▶ [Supplied data]:

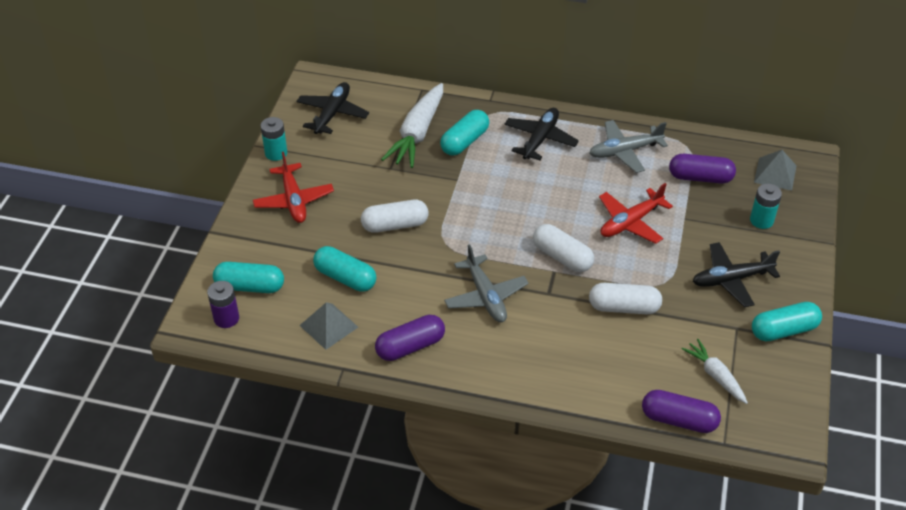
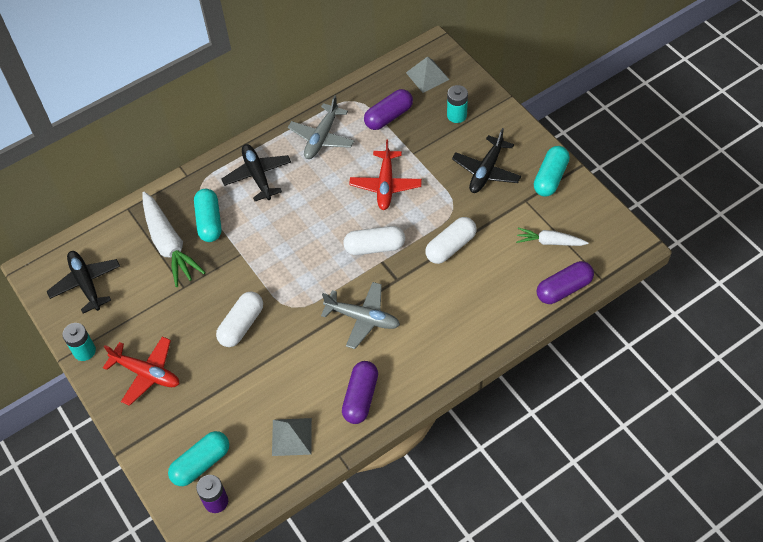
camera: 45 degrees left, 10 degrees up
turquoise capsule [313,246,376,292] -> none

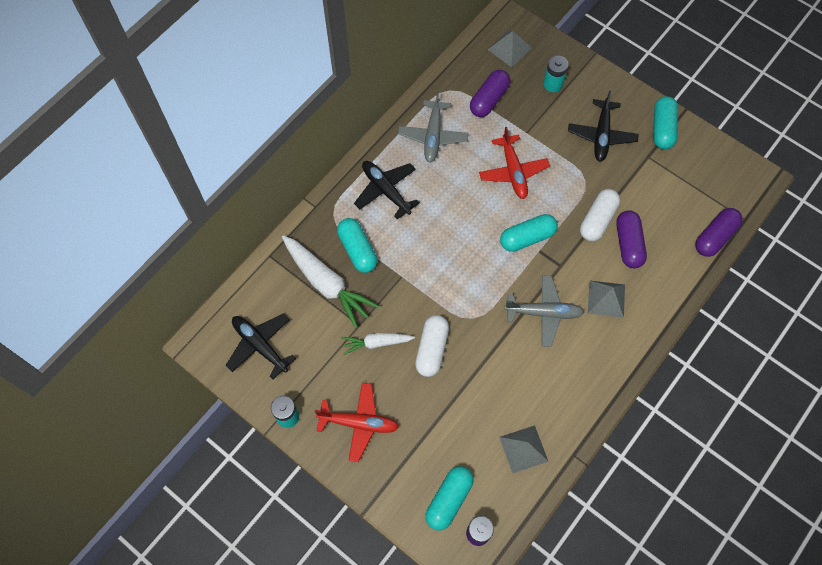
camera: 20 degrees left, 10 degrees up
purple capsule [342,361,378,424] -> purple capsule moved to [616,211,647,268]
white capsule [343,226,405,255] -> turquoise capsule [500,214,558,252]
white carrot [516,228,588,246] -> white carrot moved to [341,333,415,355]
none -> grey pyramid [588,280,625,318]

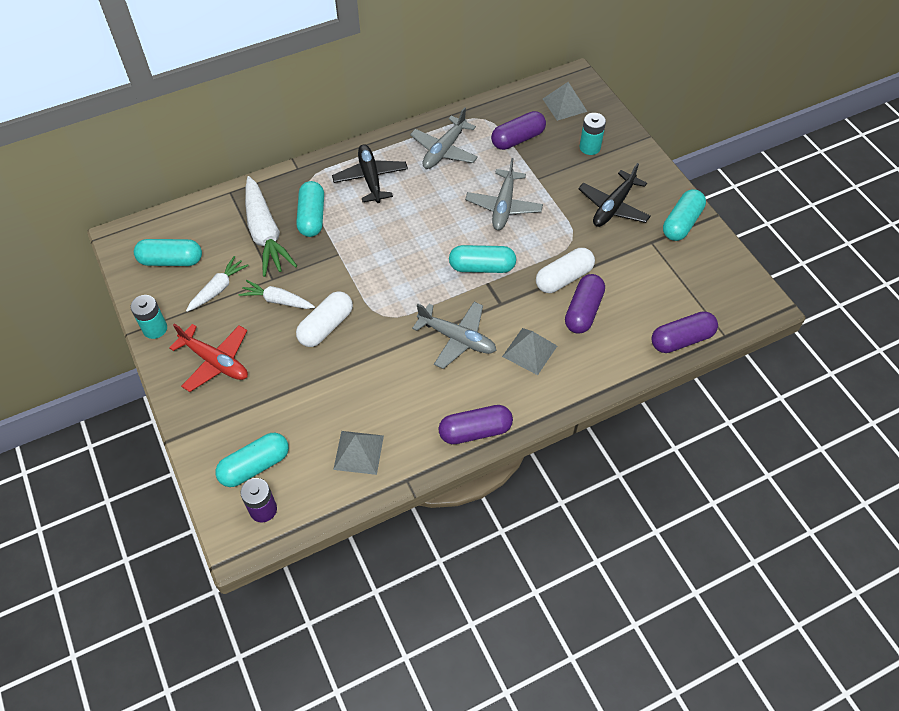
camera: 25 degrees right, 10 degrees down
black plane [226,313,296,379] -> turquoise capsule [134,239,202,266]
red plane [479,127,550,199] -> grey plane [465,158,543,230]
none -> white carrot [186,256,249,312]
none -> purple capsule [439,405,513,444]

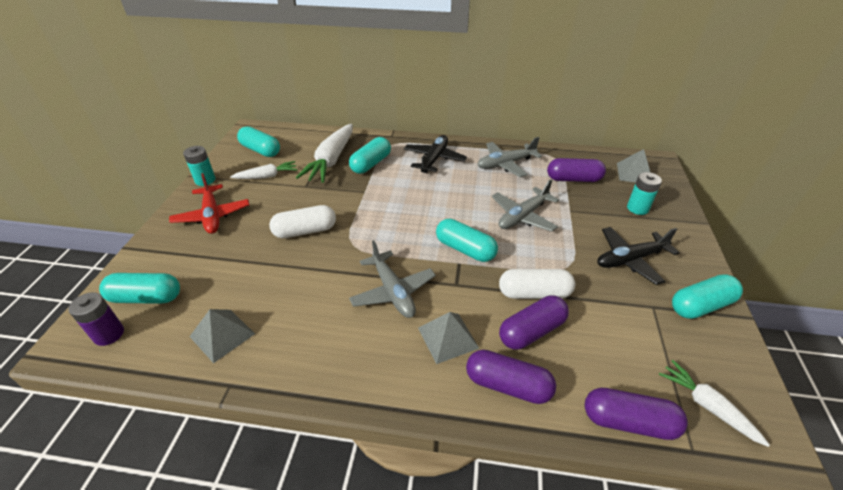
camera: 35 degrees right, 15 degrees down
white carrot [238,280,315,309] -> white carrot moved to [659,360,770,447]
purple capsule [439,405,513,444] -> purple capsule moved to [466,350,556,404]

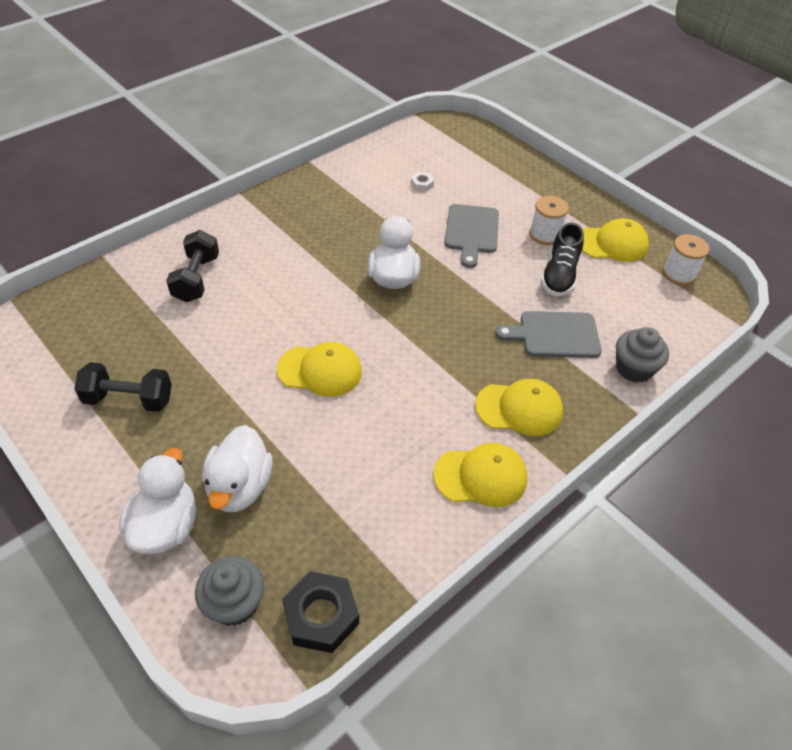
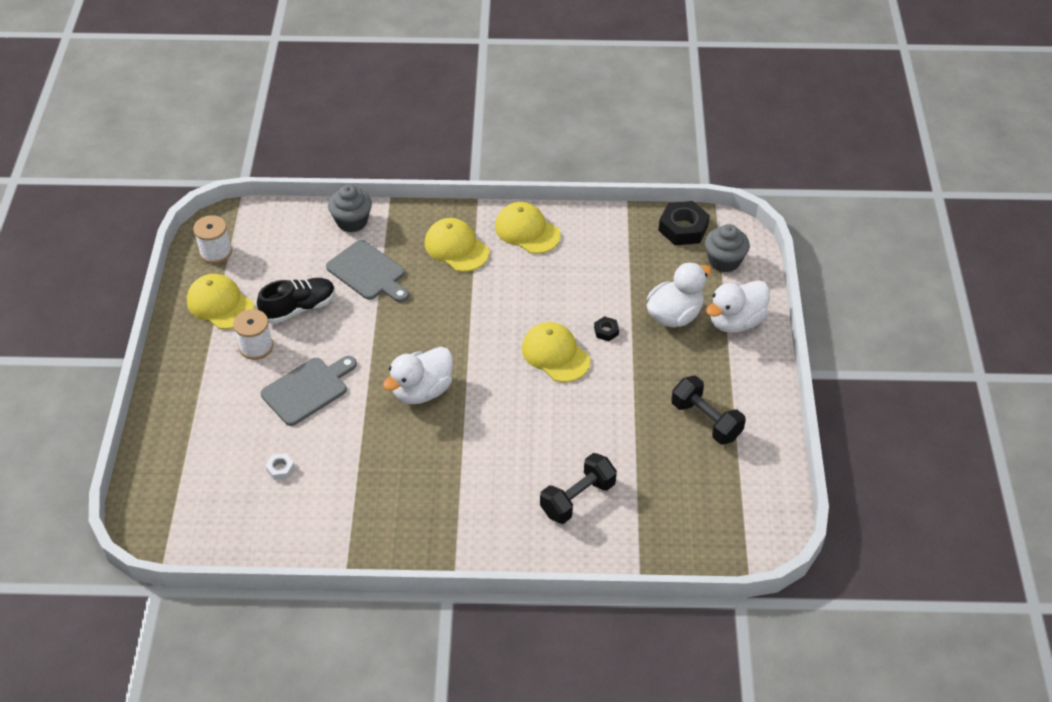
camera: 135 degrees left, 0 degrees up
none -> black nut [594,316,619,341]

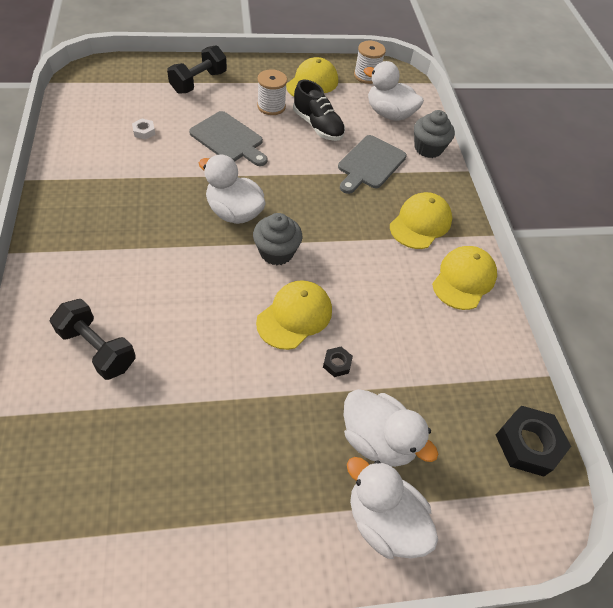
camera: 75 degrees right, 5 degrees up
black dumbbell [671,376,746,445] -> black dumbbell moved to [167,45,227,94]
grey cupcake [705,224,750,272] -> grey cupcake moved to [253,213,302,265]
none -> white duck [364,61,424,121]

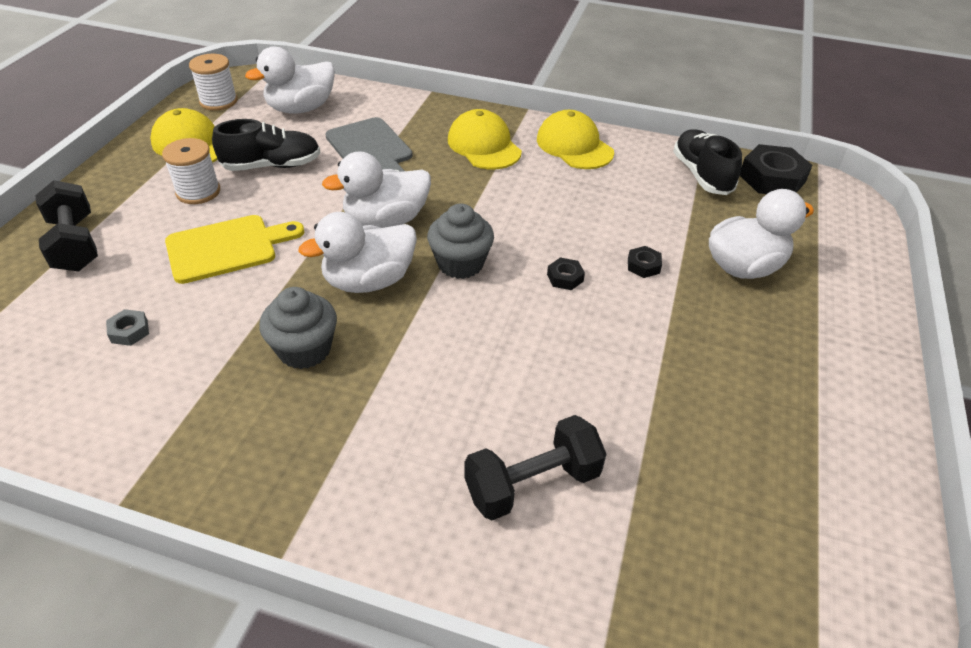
camera: 60 degrees left, 10 degrees down
white nut [132,119,155,140] -> grey nut [106,309,149,346]
grey cutting board [189,111,268,166] -> yellow cutting board [165,215,304,284]
yellow cap [256,280,332,350] -> black nut [547,257,585,290]
white duck [347,457,438,559] -> white duck moved to [322,151,431,228]
grey cupcake [414,110,455,158] -> grey cupcake moved to [259,287,337,369]
none -> black shoe [673,129,742,195]

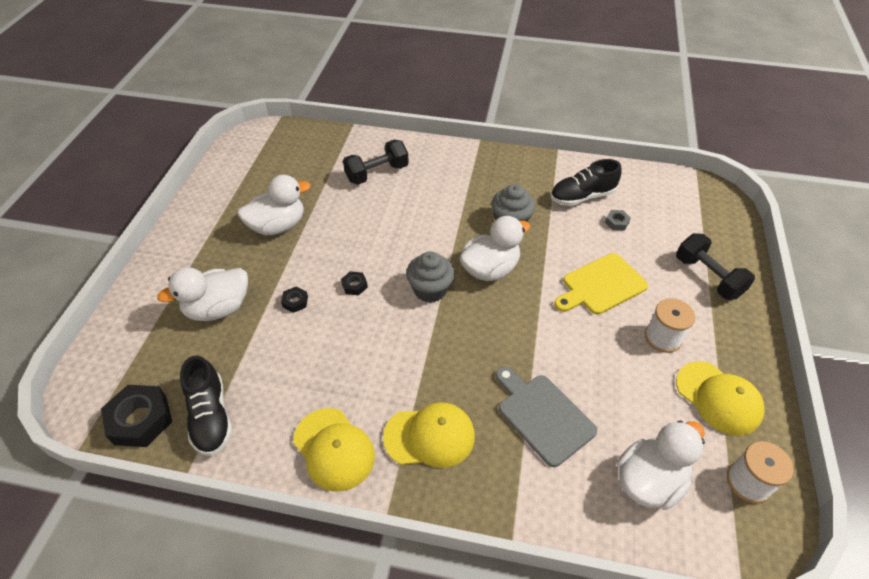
camera: 175 degrees right, 5 degrees up
black shoe [212,119,321,171] -> black shoe moved to [551,159,622,206]
white duck [322,151,431,228] -> white duck moved to [238,175,311,235]
yellow cap [448,109,522,170] -> yellow cap turned 60 degrees counterclockwise [383,402,475,468]

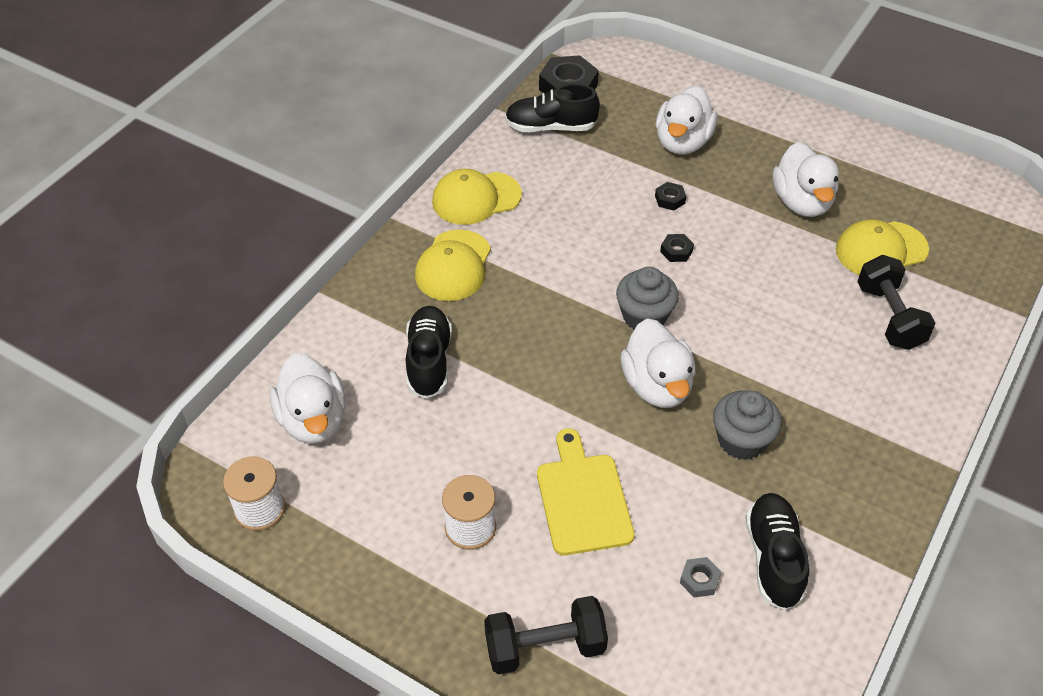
camera: 110 degrees right, 0 degrees up
white duck [157,267,248,321] -> white duck turned 150 degrees counterclockwise [656,86,717,155]
grey cutting board [496,366,597,467] -> black shoe [406,306,452,399]
yellow cap [676,361,765,436] -> yellow cap moved to [836,219,929,275]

▶ [What to produce]: Look through the records for the word "capsule". Every line that has it should be copied.

▶ [Expected answer]:
turquoise capsule [313,246,376,292] -> none
purple capsule [342,361,378,424] -> purple capsule moved to [616,211,647,268]
white capsule [343,226,405,255] -> turquoise capsule [500,214,558,252]
black plane [226,313,296,379] -> turquoise capsule [134,239,202,266]
none -> purple capsule [439,405,513,444]
purple capsule [439,405,513,444] -> purple capsule moved to [466,350,556,404]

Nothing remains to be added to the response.